What the task requires: Set down exactly the lines below between the line holding "removed: bright orange" and the line holding "resized: violet toy", inclusive; no other line belongs in the answer.

Task material:
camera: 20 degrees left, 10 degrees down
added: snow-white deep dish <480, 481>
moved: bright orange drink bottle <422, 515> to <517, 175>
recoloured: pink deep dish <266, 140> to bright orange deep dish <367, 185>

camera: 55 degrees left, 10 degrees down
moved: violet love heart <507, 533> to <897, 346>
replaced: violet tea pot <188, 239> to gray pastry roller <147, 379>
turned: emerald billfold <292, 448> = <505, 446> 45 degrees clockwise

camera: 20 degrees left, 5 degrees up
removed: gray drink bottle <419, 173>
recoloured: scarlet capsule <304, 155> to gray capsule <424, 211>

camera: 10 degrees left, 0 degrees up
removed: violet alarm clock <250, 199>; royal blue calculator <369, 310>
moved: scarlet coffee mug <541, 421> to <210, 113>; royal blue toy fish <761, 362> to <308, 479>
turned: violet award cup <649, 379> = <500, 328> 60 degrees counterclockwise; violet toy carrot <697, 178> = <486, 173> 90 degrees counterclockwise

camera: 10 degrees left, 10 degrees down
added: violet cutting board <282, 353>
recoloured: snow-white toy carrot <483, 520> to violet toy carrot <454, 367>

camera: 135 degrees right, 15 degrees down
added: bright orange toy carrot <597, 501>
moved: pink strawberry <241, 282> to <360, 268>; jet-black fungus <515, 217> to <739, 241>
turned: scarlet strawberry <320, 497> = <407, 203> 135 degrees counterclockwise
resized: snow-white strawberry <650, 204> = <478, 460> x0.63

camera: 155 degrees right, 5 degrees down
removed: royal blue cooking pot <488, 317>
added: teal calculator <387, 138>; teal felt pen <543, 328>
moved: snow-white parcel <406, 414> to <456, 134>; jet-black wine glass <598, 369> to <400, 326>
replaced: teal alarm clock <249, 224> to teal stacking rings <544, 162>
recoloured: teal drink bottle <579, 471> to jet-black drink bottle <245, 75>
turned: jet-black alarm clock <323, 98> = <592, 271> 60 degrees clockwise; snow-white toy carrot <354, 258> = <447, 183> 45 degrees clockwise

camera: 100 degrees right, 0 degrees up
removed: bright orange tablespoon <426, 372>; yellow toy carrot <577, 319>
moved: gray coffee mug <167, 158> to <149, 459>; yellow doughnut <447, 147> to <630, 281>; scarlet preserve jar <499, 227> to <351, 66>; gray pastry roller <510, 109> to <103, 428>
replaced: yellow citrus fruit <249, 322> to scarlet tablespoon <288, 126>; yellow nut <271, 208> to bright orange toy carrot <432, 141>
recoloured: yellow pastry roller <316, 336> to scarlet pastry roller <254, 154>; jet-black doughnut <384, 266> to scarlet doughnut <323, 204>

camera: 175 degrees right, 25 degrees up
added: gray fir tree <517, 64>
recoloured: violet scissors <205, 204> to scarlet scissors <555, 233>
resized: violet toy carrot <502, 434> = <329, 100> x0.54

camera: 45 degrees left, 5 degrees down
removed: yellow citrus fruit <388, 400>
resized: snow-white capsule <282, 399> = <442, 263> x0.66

Your response:
removed: bright orange tablespoon <426, 372>; yellow toy carrot <577, 319>
moved: gray coffee mug <167, 158> to <149, 459>; yellow doughnut <447, 147> to <630, 281>; scarlet preserve jar <499, 227> to <351, 66>; gray pastry roller <510, 109> to <103, 428>
replaced: yellow citrus fruit <249, 322> to scarlet tablespoon <288, 126>; yellow nut <271, 208> to bright orange toy carrot <432, 141>
recoloured: yellow pastry roller <316, 336> to scarlet pastry roller <254, 154>; jet-black doughnut <384, 266> to scarlet doughnut <323, 204>

camera: 175 degrees right, 25 degrees up
added: gray fir tree <517, 64>
recoloured: violet scissors <205, 204> to scarlet scissors <555, 233>
resized: violet toy carrot <502, 434> = <329, 100> x0.54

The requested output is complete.